[Before-and-after object lists]

........

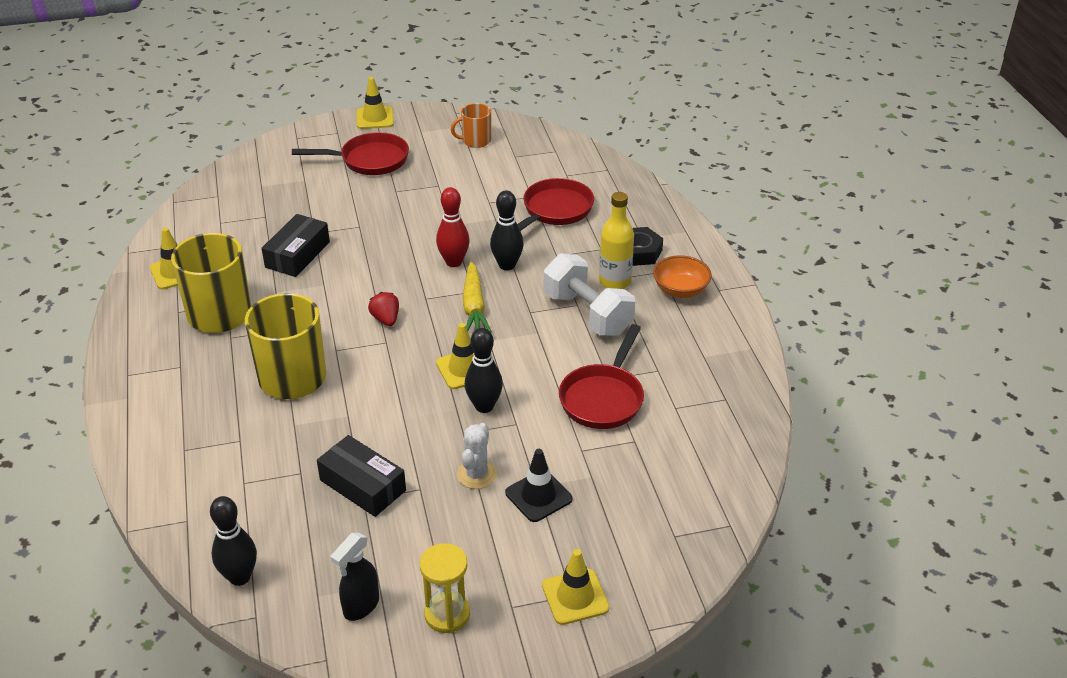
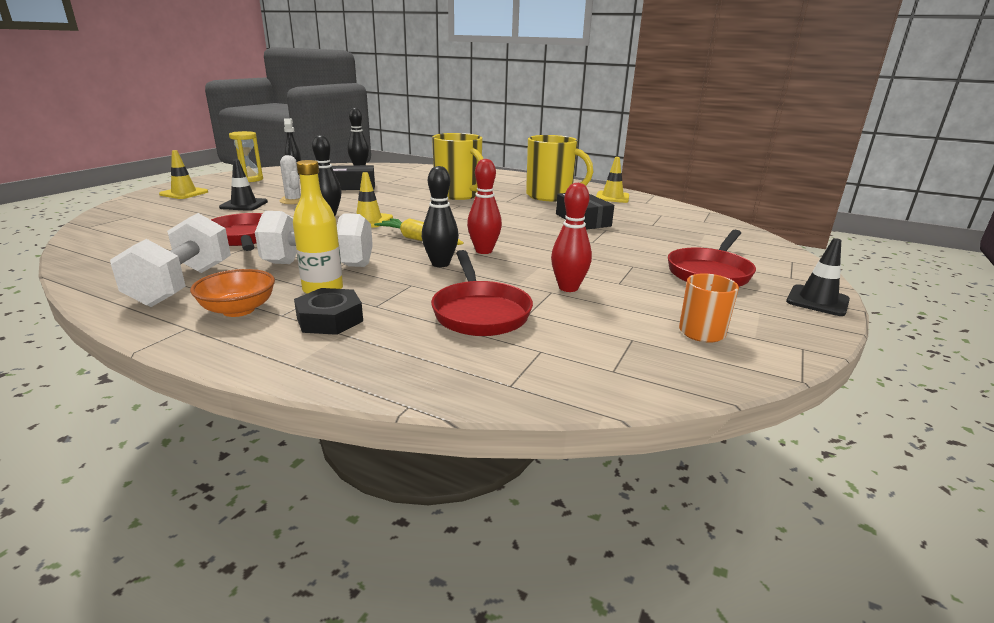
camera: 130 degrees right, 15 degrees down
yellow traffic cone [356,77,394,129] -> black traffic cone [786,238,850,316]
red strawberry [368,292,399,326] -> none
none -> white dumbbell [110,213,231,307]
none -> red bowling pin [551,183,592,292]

........

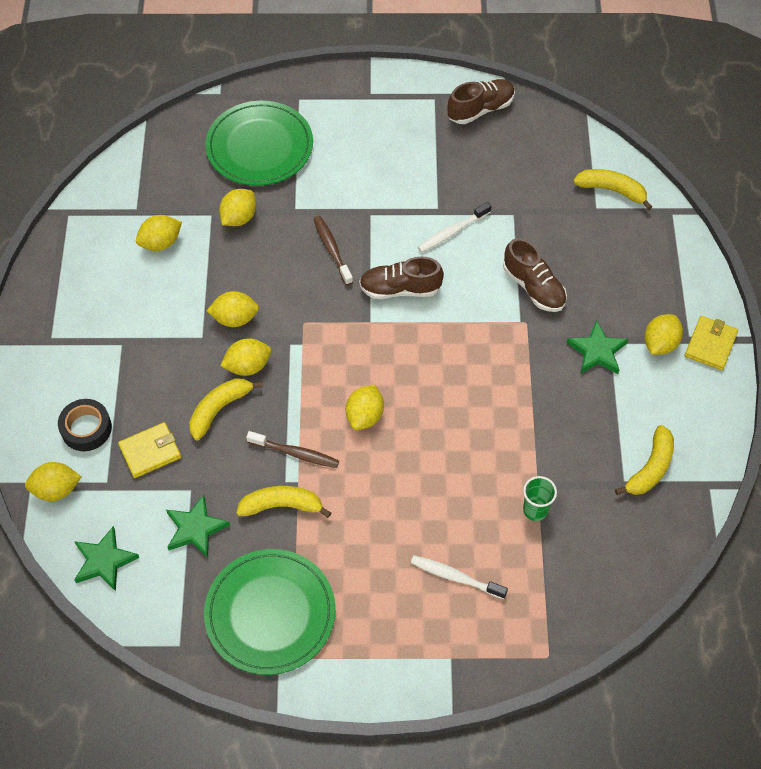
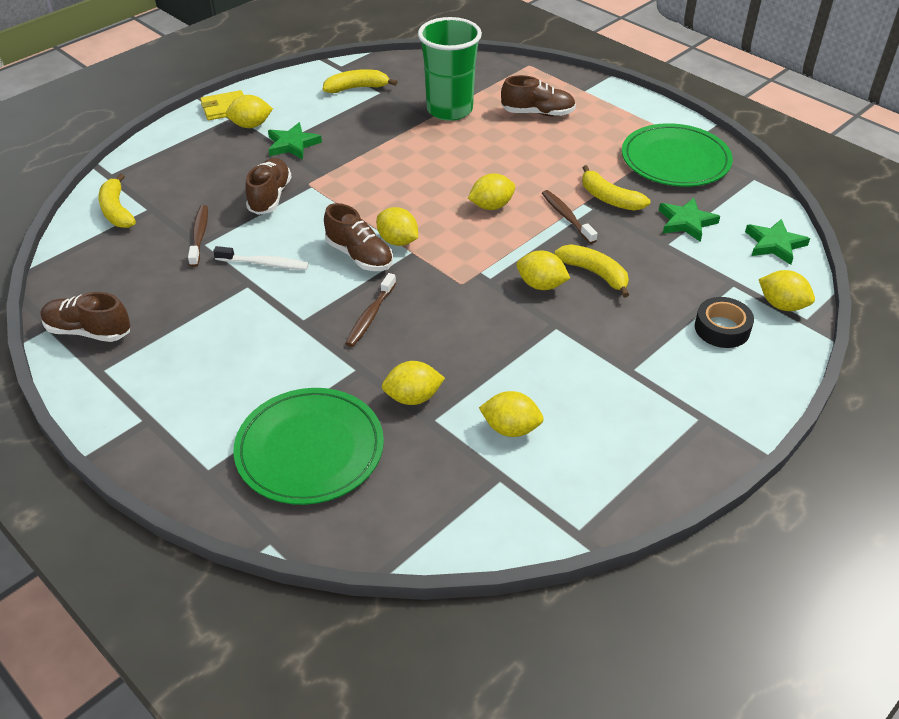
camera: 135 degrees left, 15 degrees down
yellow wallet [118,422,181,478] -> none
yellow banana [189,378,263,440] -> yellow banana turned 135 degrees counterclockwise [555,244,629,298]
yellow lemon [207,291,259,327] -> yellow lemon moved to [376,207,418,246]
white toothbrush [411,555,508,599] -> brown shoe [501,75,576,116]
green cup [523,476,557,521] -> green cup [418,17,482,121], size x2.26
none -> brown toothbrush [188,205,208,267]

........

Problem to work on ▸
Wherever a line of the entries holds the string "camera", copy that line.

Answer space ▸
camera: 130 degrees right, 15 degrees down
camera: 135 degrees left, 15 degrees down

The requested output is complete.